Render the listing below, starting with the line containing "Locate an element on the page." and going on through the line containing "muskrats (635, 166)", as a two-column CSV headed input and output, with each row pairing what is asked with its answer. Put each value in a single quoted field, replacing line breaks with spaces.

════════

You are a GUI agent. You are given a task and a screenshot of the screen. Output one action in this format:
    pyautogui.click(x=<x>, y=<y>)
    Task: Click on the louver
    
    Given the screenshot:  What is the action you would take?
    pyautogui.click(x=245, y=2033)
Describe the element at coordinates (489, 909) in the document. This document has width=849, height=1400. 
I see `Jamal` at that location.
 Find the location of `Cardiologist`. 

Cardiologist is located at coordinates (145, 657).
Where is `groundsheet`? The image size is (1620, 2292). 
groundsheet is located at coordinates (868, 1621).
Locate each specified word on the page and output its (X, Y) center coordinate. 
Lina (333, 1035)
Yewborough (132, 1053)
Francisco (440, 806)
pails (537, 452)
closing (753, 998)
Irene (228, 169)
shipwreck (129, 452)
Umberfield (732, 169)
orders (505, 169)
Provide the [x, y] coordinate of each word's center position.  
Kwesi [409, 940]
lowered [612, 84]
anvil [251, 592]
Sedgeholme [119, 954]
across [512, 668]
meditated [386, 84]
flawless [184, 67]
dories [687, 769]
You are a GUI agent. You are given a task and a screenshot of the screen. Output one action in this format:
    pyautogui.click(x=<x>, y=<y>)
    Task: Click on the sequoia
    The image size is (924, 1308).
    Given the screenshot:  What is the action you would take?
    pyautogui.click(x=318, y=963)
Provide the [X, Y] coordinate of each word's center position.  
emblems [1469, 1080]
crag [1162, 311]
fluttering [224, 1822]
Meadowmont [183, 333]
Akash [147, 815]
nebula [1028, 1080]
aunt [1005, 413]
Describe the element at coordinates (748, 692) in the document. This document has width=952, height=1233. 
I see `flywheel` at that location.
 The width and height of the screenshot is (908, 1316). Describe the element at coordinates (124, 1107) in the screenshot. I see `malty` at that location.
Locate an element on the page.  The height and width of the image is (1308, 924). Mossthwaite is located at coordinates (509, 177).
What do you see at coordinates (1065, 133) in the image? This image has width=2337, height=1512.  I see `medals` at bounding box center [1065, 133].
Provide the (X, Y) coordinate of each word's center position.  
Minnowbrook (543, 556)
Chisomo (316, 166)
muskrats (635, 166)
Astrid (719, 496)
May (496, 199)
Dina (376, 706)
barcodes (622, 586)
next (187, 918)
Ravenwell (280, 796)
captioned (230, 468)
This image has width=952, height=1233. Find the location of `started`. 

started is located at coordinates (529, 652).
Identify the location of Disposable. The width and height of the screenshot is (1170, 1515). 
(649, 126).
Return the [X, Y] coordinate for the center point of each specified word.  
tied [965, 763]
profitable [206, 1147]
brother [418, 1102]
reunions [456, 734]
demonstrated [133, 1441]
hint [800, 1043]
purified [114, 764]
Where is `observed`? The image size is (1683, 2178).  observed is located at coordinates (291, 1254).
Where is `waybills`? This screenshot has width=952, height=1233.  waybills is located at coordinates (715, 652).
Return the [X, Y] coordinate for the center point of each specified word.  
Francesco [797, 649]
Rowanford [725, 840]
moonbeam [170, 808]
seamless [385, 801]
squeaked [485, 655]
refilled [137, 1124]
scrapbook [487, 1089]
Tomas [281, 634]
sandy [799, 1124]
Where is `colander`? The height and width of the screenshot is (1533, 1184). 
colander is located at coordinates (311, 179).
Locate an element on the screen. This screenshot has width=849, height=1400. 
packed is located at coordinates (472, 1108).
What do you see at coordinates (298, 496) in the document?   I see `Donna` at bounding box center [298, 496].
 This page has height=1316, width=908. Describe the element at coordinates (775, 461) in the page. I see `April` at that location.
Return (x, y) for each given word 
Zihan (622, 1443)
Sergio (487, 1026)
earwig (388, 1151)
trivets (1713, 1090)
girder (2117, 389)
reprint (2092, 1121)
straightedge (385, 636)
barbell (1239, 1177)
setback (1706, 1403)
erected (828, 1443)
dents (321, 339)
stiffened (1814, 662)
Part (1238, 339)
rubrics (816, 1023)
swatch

════════

§ SOLUTION TO THE PROBLEM
input,output
"Locate an element on the page.","The height and width of the image is (1308, 924). Mossthwaite is located at coordinates (509, 177)."
"What do you see at coordinates (1065, 133) in the image? This image has width=2337, height=1512.","I see `medals` at bounding box center [1065, 133]."
"Provide the (X, Y) coordinate of each word's center position. Minnowbrook","(543, 556)"
"Chisomo","(316, 166)"
"muskrats","(635, 166)"